### Problem to work on:
Below are some entries. Repeat exactly the lines from the one with "purple katafuk (1st" through the one with "brown solepo (2nd from left)", and only those.

### Extracted entries:
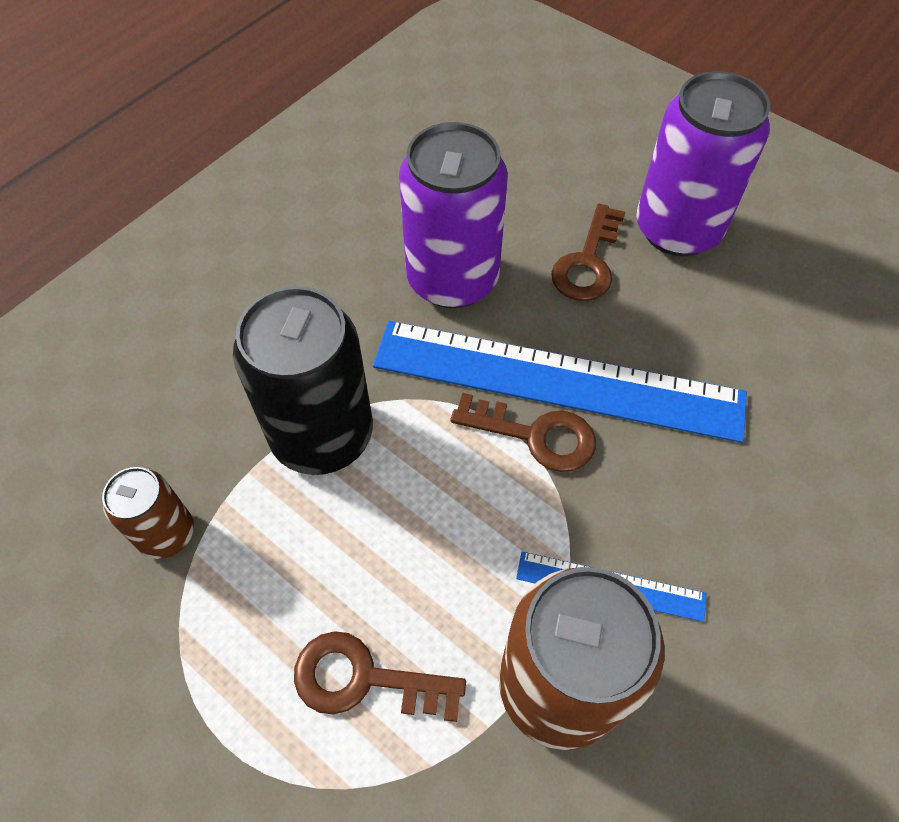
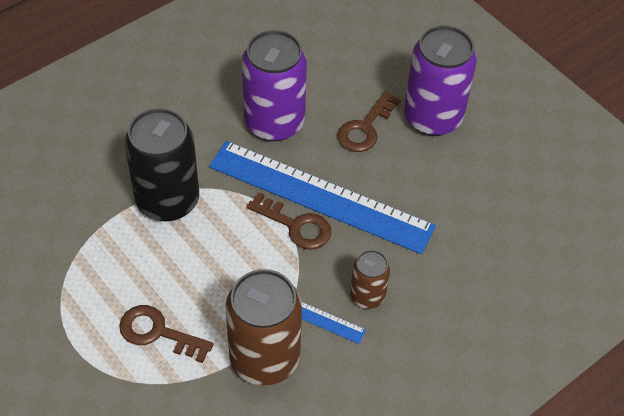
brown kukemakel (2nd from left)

==

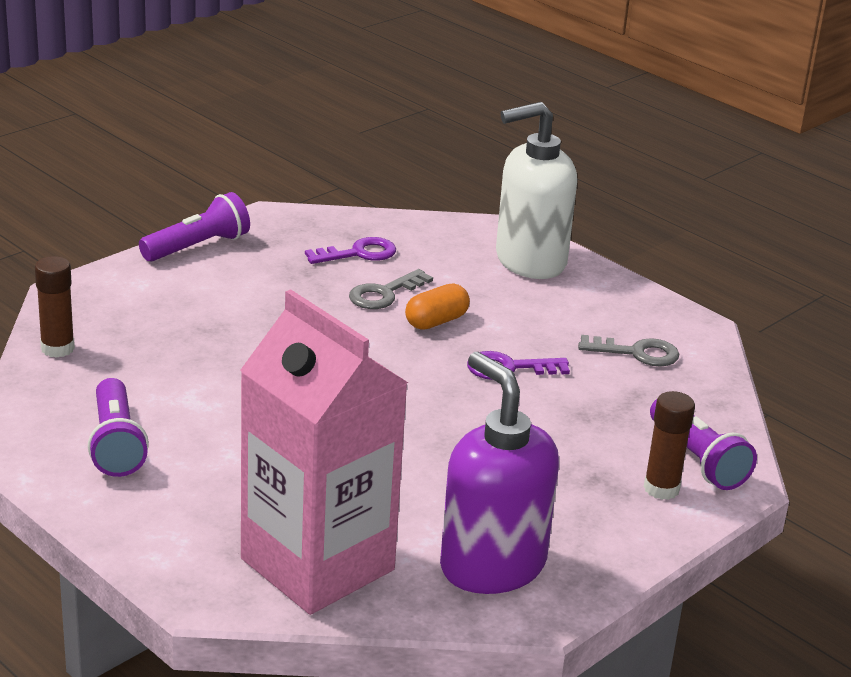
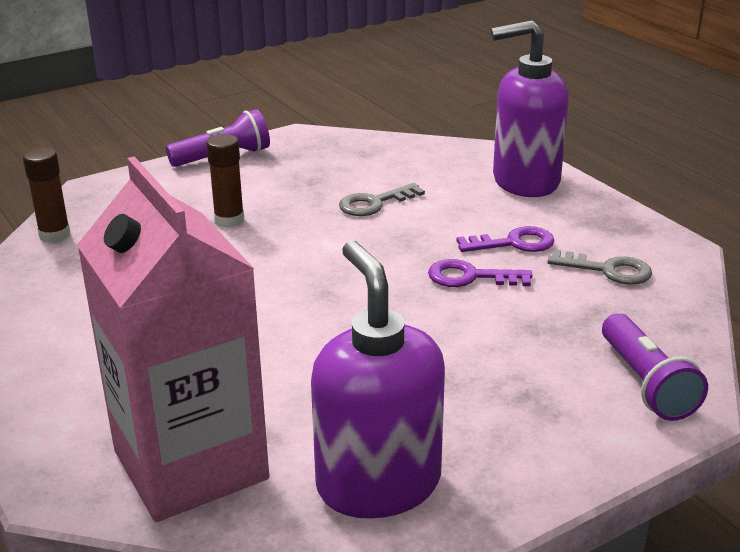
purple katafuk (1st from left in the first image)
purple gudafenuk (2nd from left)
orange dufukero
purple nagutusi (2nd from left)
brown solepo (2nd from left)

### Answer section:
purple katafuk (1st from left in the first image)
purple gudafenuk (2nd from left)
orange dufukero
purple nagutusi (2nd from left)
brown solepo (2nd from left)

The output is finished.